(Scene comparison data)
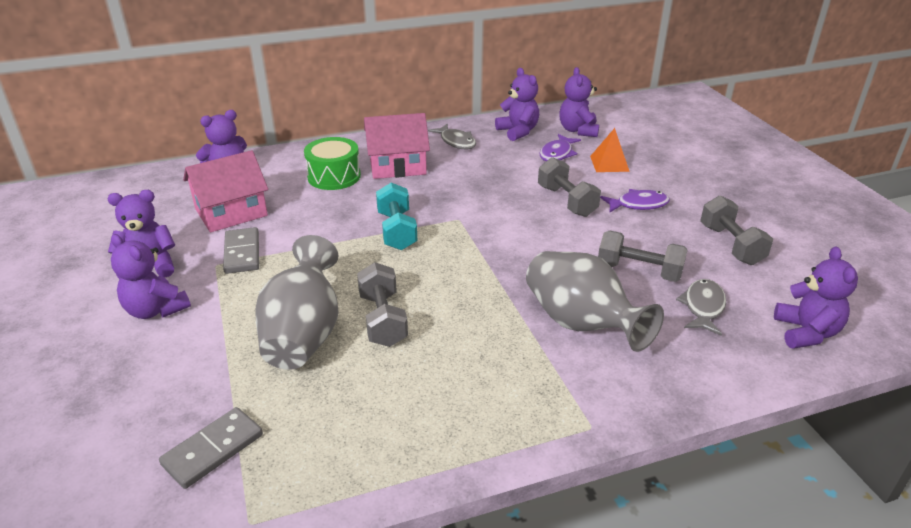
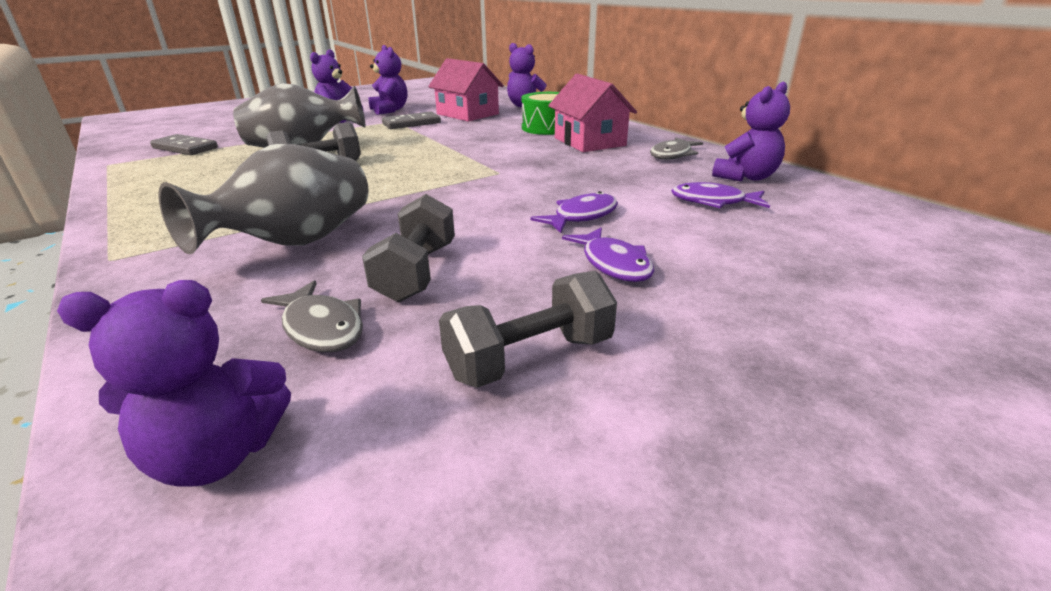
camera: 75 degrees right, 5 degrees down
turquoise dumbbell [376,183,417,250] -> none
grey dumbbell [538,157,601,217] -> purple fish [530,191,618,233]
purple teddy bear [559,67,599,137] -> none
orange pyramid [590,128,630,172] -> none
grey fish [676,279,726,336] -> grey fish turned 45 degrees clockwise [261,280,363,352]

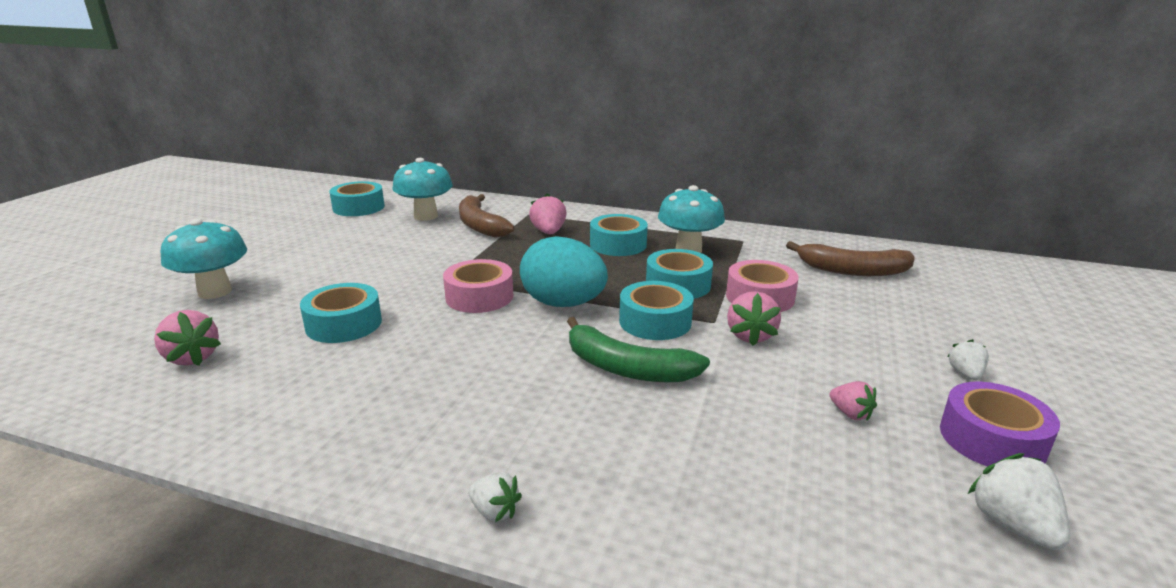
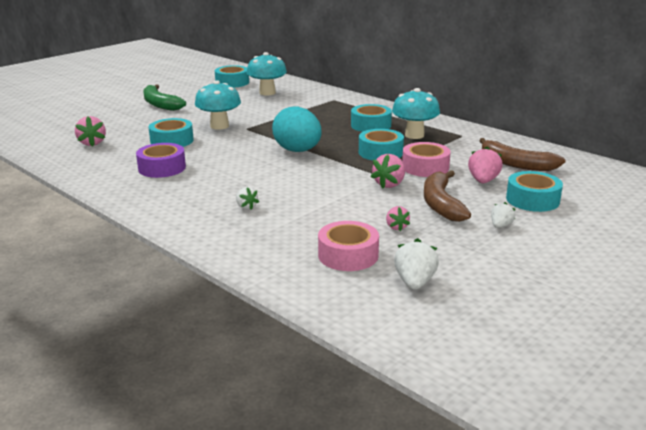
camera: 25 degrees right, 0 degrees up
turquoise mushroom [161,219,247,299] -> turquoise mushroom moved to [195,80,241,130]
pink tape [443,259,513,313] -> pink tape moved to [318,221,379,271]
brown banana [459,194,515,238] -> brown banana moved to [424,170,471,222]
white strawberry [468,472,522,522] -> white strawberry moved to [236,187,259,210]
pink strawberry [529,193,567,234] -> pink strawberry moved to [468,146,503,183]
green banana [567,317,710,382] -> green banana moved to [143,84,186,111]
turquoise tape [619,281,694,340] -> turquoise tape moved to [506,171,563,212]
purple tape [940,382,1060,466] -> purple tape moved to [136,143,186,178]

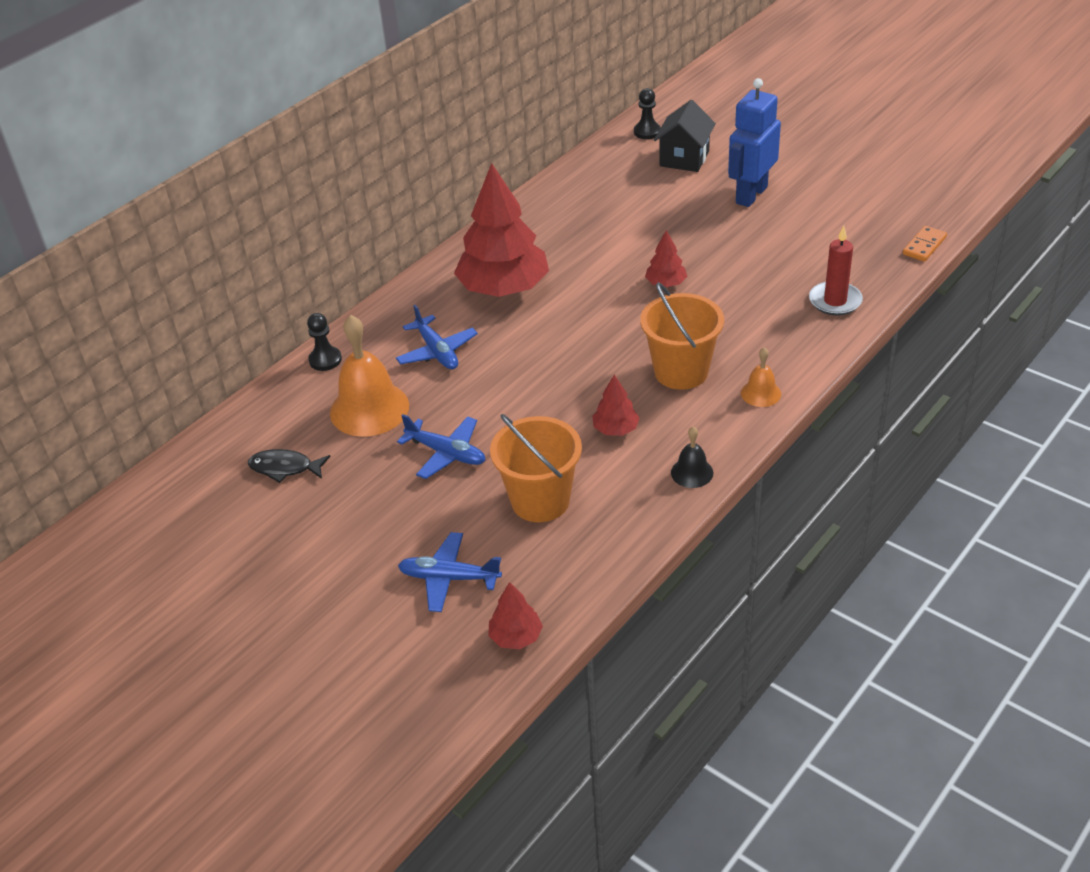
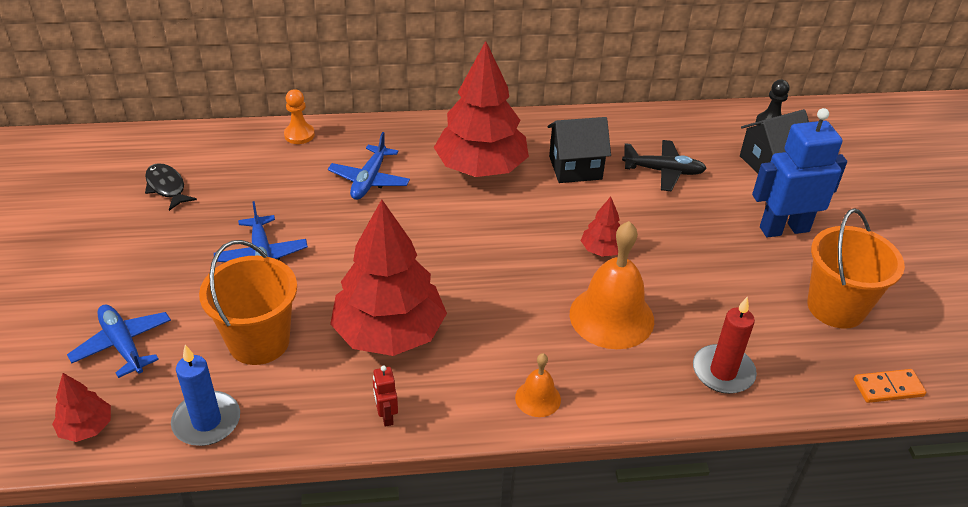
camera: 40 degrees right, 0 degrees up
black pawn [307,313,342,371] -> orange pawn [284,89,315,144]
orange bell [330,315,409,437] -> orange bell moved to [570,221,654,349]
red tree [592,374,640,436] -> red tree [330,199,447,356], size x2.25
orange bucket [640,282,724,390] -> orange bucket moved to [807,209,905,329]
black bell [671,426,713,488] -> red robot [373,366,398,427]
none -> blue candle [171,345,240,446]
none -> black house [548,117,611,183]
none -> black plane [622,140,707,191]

HOW TO COMPLETE THIS TASK:
Please restate the lines above exactly, starting at the first line of the data and stopping at the line containing "camera: 25 degrees right, 0 degrees up", which is included. Omit pictures.

OUTPUT BELOW:
camera: 75 degrees right, 5 degrees down
turquoise dumbbell [376,183,417,250] -> none
grey dumbbell [538,157,601,217] -> purple fish [530,191,618,233]
purple teddy bear [559,67,599,137] -> none
orange pyramid [590,128,630,172] -> none
grey fish [676,279,726,336] -> grey fish turned 45 degrees clockwise [261,280,363,352]

camera: 25 degrees right, 0 degrees up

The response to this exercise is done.